*TASK TO CARRY OUT*.
No picture belongs in the answer, which must hold exactly the lines from the one with "none -> white ruler (445, 268, 63, 93)" through the final line below.

########

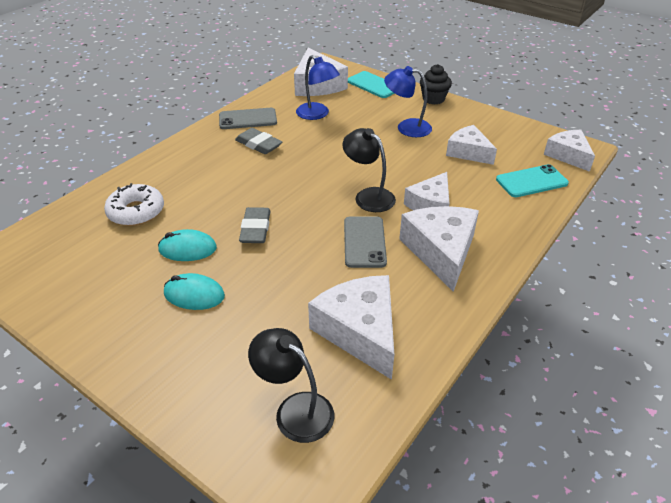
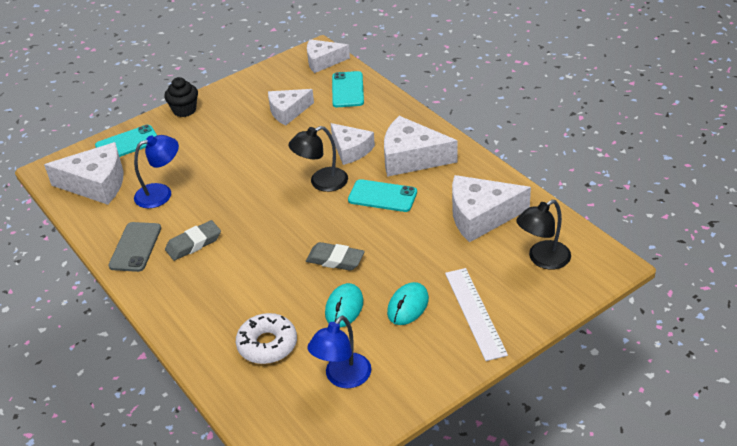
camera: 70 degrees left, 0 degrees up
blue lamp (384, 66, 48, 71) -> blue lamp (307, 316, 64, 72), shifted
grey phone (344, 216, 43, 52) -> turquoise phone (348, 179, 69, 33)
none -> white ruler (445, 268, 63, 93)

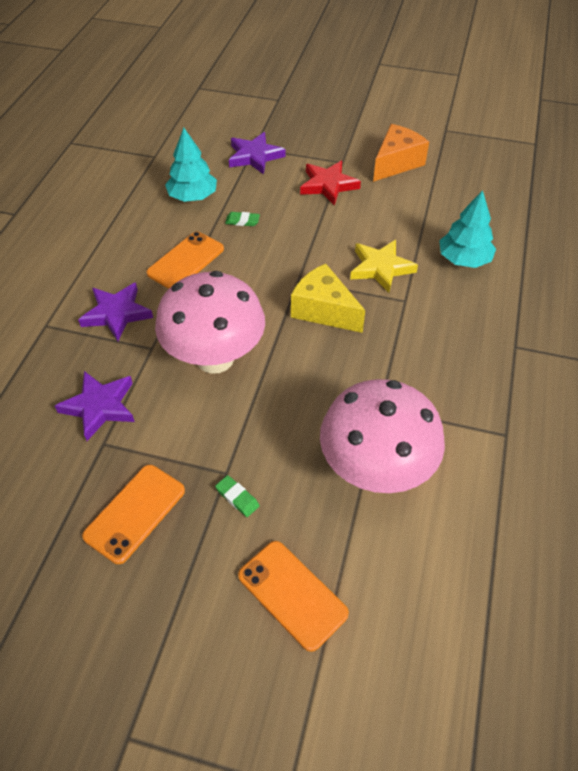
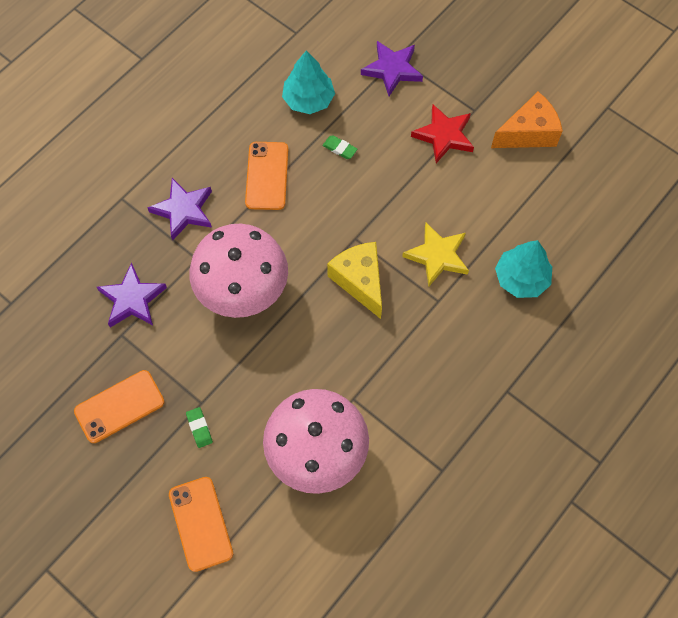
camera: 25 degrees right, 15 degrees up
orange phone (147, 232, 77, 57) -> orange phone (245, 142, 43, 68), 60 degrees counterclockwise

########

*TASK SOLUTION*.
none -> white ruler (445, 268, 63, 93)

camera: 25 degrees right, 15 degrees up
orange phone (147, 232, 77, 57) -> orange phone (245, 142, 43, 68), 60 degrees counterclockwise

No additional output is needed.